• _Material shown_:
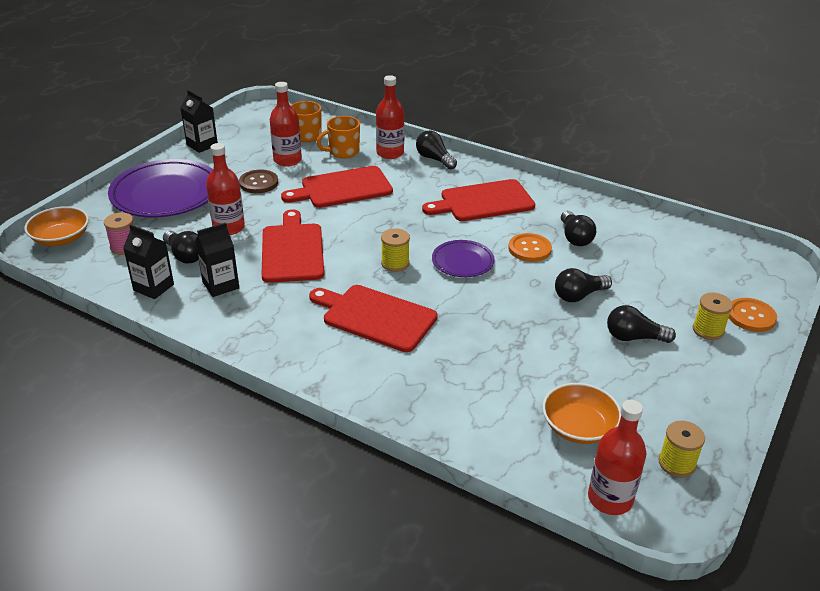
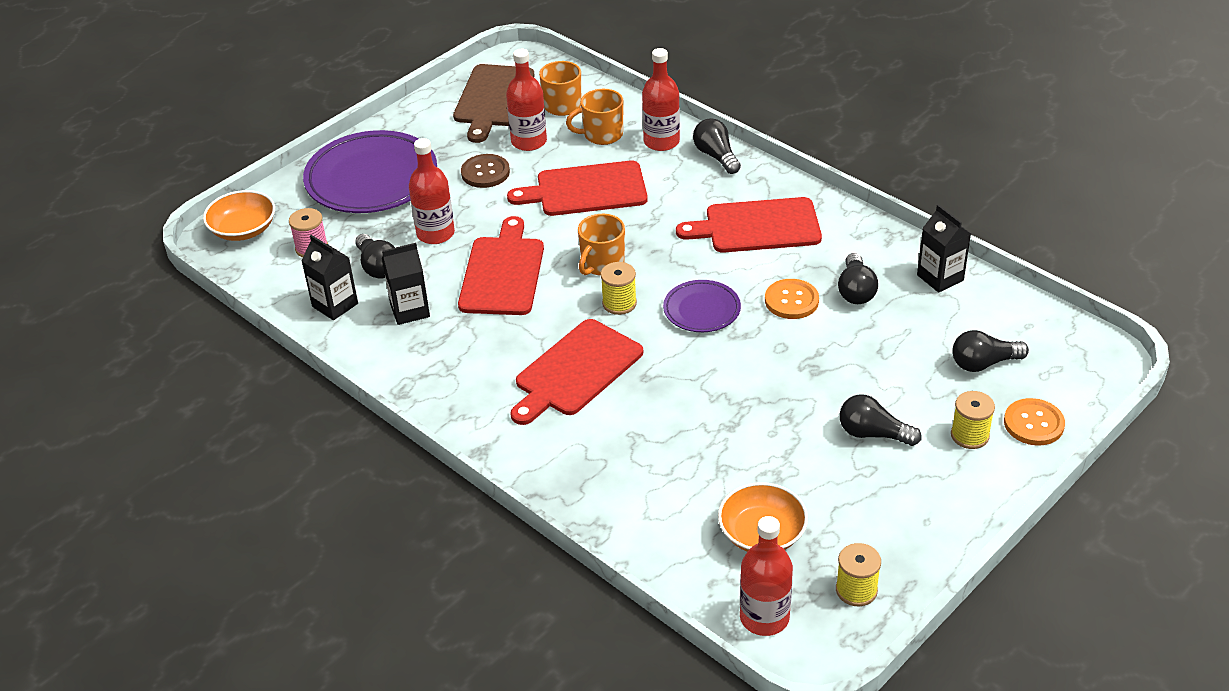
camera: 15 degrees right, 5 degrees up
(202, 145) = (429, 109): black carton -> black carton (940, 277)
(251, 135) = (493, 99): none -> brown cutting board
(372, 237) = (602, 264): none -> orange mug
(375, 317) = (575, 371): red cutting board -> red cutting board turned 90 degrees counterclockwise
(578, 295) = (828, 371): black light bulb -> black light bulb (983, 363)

* * *

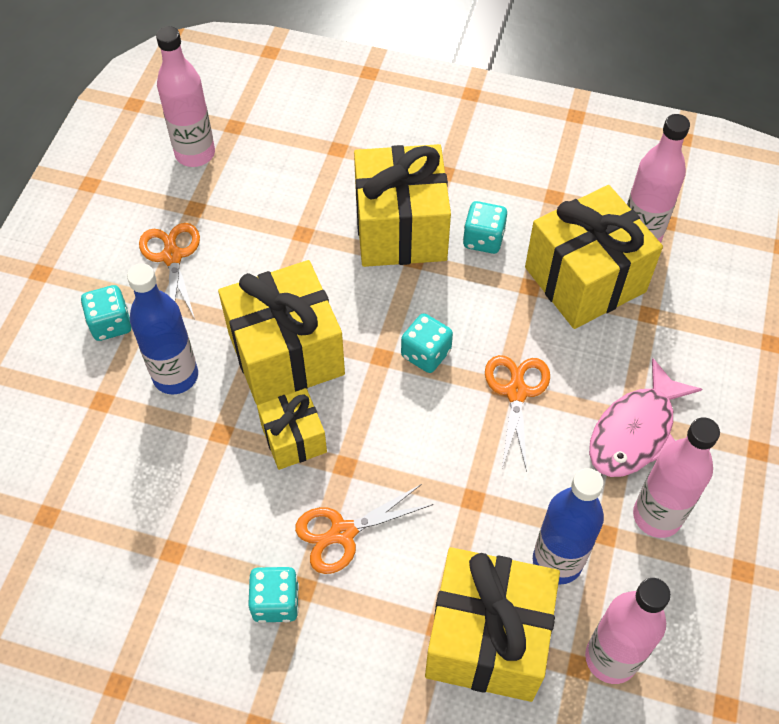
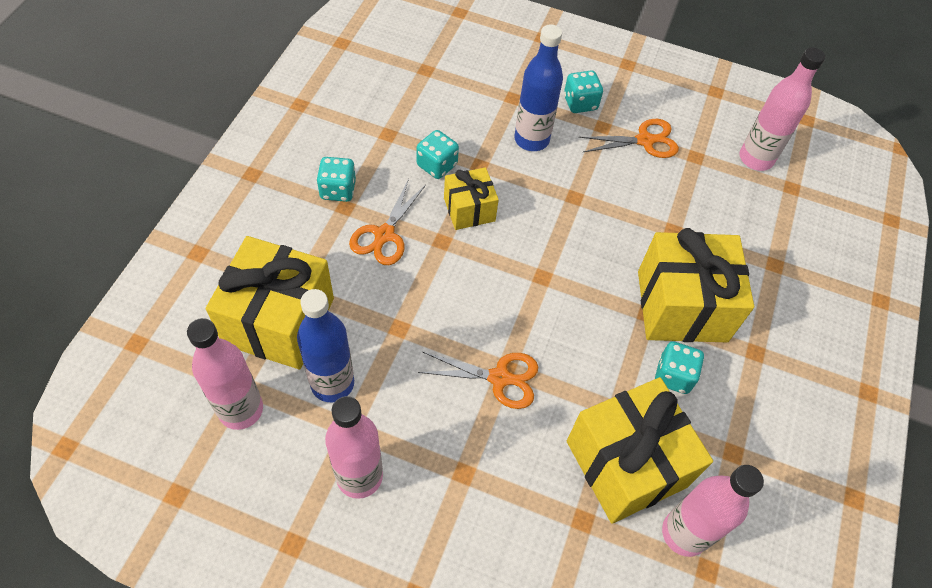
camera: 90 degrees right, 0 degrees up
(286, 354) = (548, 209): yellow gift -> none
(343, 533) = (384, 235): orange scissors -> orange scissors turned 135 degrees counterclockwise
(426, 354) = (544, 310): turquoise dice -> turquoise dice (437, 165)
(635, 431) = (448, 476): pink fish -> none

...

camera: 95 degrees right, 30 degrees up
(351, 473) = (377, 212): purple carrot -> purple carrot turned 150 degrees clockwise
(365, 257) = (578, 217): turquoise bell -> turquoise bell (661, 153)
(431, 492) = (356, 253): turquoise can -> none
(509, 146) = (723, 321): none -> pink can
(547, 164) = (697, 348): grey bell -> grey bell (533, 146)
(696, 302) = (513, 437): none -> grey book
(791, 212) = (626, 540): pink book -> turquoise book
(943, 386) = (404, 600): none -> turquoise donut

• _What is needed_:
The answer must consist of every line from the entries that holds the string "counterclockwise".

• _Solution to this task_:
(375, 317) = (575, 371): red cutting board -> red cutting board turned 90 degrees counterclockwise
(343, 533) = (384, 235): orange scissors -> orange scissors turned 135 degrees counterclockwise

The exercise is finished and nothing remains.